[[ MATERIAL FOR THE TASK, beginning ]]

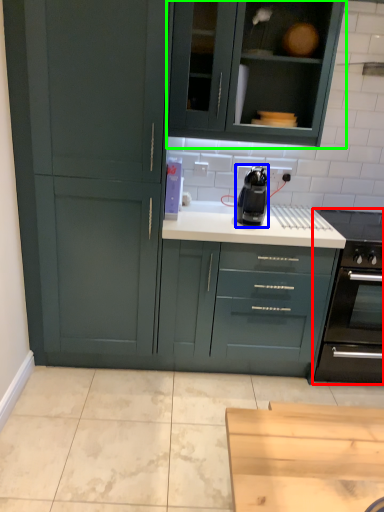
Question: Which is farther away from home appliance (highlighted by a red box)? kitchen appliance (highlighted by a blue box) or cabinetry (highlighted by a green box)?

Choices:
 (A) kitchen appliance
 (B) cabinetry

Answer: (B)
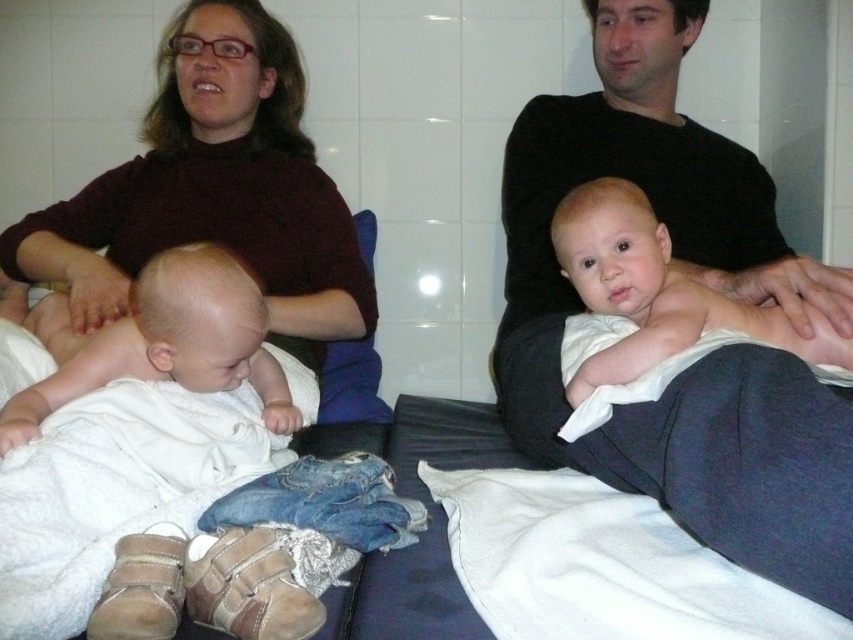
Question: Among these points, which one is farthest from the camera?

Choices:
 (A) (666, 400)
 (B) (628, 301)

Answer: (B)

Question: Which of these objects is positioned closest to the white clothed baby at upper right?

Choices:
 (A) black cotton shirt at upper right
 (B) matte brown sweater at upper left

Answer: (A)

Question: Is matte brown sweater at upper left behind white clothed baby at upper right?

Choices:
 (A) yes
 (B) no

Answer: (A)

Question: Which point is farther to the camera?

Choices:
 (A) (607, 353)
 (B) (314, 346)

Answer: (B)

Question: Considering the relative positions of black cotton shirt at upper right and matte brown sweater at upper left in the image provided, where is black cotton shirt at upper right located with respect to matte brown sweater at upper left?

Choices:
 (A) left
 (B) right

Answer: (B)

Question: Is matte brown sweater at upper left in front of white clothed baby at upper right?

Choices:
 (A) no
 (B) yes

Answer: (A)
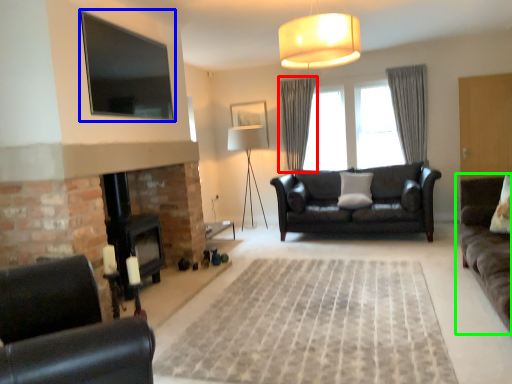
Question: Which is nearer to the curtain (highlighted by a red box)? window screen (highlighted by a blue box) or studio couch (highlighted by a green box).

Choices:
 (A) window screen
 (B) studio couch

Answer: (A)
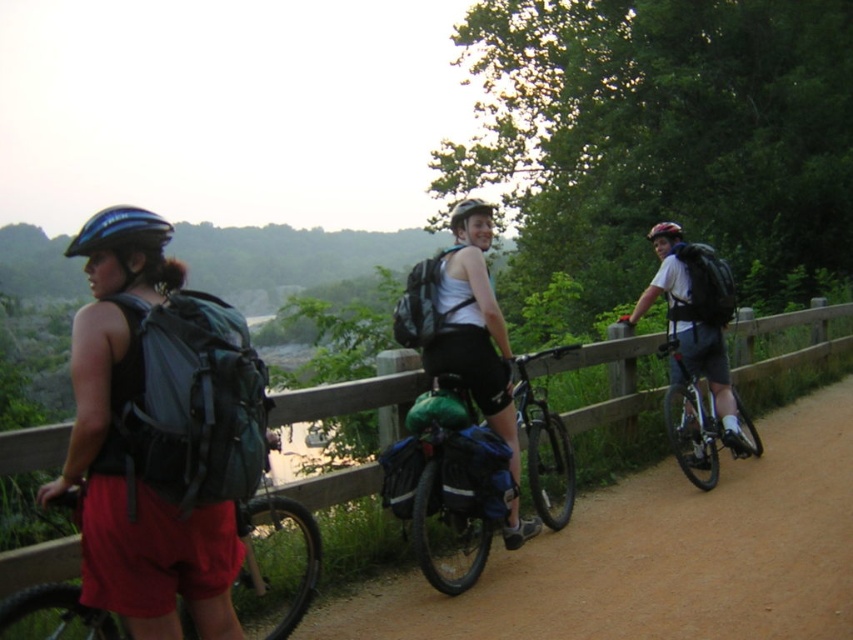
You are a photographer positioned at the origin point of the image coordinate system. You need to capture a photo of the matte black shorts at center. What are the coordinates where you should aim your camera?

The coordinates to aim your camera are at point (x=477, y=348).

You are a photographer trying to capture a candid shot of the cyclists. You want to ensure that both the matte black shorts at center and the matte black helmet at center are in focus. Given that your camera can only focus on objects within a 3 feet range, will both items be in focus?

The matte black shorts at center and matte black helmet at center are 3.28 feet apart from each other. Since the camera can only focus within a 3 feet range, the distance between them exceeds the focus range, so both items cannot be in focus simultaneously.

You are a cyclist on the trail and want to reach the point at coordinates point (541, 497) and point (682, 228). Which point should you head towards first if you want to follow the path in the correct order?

[[ MATERIAL FOR THE TASK, end ]]

* [REQUIREMENT]
List each line of the records above that contains the string "objects". Case counts.

* [OUTPUT FOR THIS EXERCISE]
Question: Which of these objects is positioned closest to the white clothed baby at upper right?
You are a photographer trying to capture a candid shot of the cyclists. You want to ensure that both the matte black shorts at center and the matte black helmet at center are in focus. Given that your camera can only focus on objects within a 3 feet range, will both items be in focus?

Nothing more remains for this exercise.